▶

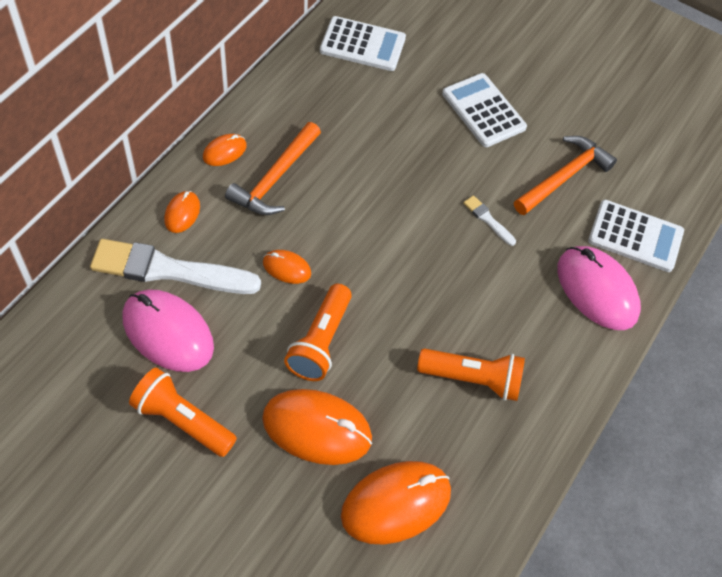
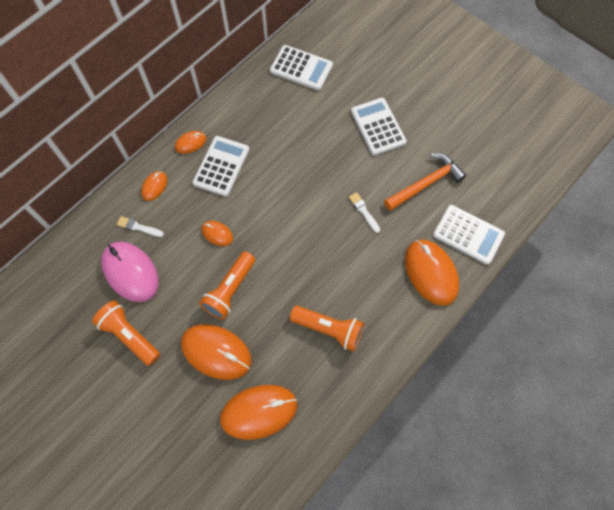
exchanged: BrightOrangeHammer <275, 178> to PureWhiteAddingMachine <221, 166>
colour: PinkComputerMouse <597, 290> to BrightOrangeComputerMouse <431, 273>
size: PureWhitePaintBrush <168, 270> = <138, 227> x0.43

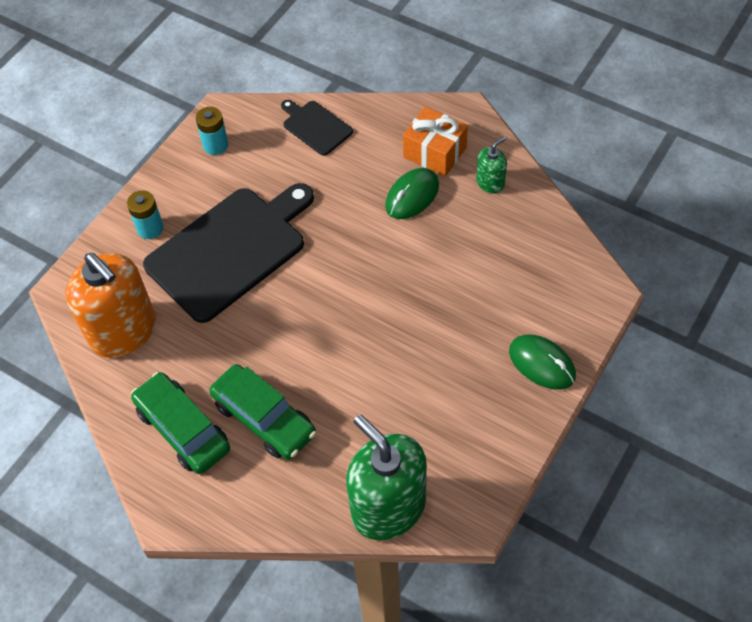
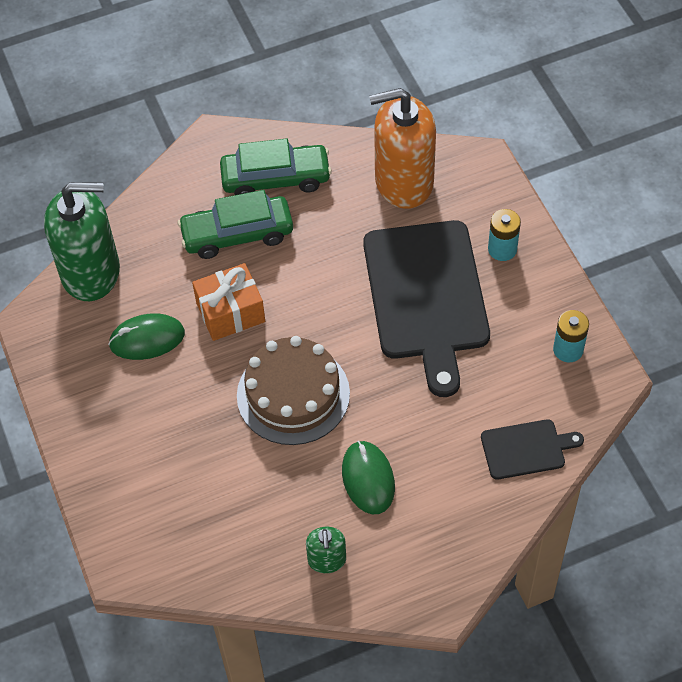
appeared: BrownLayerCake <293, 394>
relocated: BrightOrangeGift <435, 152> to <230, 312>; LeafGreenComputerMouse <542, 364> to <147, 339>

◀
▶

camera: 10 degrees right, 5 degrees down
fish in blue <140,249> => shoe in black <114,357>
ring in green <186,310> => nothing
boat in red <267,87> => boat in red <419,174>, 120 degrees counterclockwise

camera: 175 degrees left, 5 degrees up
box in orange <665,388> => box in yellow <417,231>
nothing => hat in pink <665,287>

◀
▶

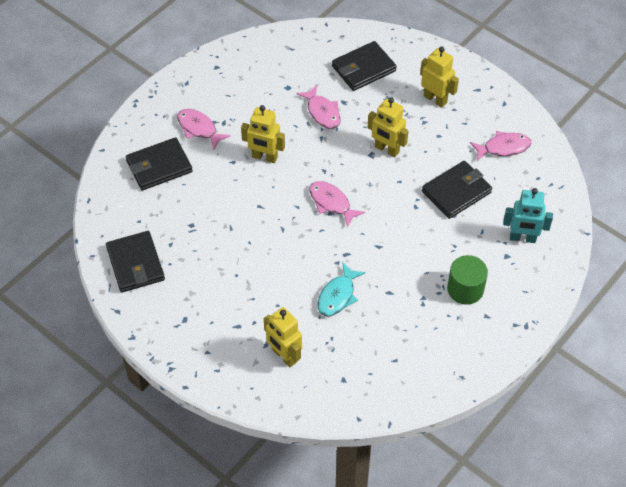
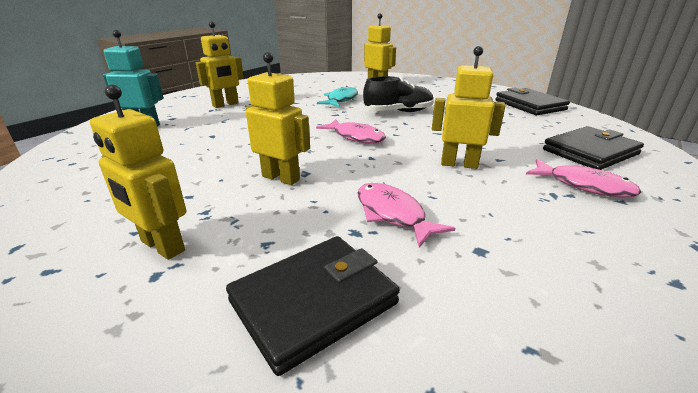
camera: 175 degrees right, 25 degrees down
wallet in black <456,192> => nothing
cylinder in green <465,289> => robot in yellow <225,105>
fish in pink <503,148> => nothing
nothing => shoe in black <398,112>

◀

Within the listing above, the range opens at the line with "camera: 10 degrees right, 5 degrees down" and closes at the line with "ring in green <186,310> => nothing". Reproduce exactly the lines of that range, including both ends.

RESULT FOR THIS TASK
camera: 10 degrees right, 5 degrees down
fish in blue <140,249> => shoe in black <114,357>
ring in green <186,310> => nothing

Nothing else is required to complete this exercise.